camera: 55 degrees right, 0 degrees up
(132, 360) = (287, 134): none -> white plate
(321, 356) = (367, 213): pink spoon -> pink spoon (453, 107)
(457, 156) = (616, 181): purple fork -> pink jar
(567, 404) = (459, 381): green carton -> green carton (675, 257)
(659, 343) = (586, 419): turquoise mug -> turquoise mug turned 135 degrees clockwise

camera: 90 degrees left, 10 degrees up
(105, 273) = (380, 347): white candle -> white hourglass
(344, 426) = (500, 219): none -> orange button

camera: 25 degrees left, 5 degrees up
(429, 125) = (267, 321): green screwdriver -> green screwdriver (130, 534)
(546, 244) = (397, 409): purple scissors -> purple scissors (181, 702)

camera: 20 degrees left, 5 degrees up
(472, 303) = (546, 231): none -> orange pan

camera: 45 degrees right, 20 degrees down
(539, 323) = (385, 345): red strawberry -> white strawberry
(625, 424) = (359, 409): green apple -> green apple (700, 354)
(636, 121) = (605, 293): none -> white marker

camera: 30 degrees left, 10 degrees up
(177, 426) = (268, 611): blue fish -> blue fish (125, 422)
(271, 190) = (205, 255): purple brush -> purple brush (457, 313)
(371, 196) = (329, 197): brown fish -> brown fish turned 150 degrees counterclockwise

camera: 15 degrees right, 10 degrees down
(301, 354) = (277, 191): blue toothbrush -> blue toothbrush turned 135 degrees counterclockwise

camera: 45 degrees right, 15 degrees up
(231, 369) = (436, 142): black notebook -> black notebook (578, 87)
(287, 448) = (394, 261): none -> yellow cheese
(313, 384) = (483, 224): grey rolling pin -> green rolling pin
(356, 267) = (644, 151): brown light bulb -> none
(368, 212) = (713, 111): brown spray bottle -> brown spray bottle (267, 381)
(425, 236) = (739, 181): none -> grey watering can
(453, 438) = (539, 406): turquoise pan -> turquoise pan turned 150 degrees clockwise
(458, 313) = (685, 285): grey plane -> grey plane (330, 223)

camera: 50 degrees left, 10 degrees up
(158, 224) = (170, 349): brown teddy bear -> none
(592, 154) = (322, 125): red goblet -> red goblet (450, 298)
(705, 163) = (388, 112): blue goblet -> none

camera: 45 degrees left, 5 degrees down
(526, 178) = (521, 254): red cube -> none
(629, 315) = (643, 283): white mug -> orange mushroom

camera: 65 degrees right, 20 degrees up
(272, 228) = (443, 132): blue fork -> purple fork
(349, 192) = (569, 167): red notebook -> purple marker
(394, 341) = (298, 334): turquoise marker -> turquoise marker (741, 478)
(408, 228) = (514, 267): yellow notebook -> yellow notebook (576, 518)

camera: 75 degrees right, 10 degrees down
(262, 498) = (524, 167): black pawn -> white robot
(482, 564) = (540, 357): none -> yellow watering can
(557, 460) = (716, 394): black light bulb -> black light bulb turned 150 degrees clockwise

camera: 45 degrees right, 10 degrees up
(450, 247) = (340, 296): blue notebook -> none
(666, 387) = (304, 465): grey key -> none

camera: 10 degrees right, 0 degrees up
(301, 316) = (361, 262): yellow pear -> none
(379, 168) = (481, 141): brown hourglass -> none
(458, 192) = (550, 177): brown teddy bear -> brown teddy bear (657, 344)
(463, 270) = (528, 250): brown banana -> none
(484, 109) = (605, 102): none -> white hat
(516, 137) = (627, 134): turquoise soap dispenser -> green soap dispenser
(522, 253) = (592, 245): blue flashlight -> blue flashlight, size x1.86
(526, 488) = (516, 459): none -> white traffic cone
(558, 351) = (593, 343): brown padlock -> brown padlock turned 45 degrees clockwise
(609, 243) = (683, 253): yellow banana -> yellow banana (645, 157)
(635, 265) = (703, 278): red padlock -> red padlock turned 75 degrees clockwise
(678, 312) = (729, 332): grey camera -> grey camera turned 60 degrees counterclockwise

• _Work required_
Every line above with the string "counterclockwise" in it needs to be copied.

• _Expected answer_
(371, 196) = (329, 197): brown fish -> brown fish turned 150 degrees counterclockwise
(301, 354) = (277, 191): blue toothbrush -> blue toothbrush turned 135 degrees counterclockwise
(678, 312) = (729, 332): grey camera -> grey camera turned 60 degrees counterclockwise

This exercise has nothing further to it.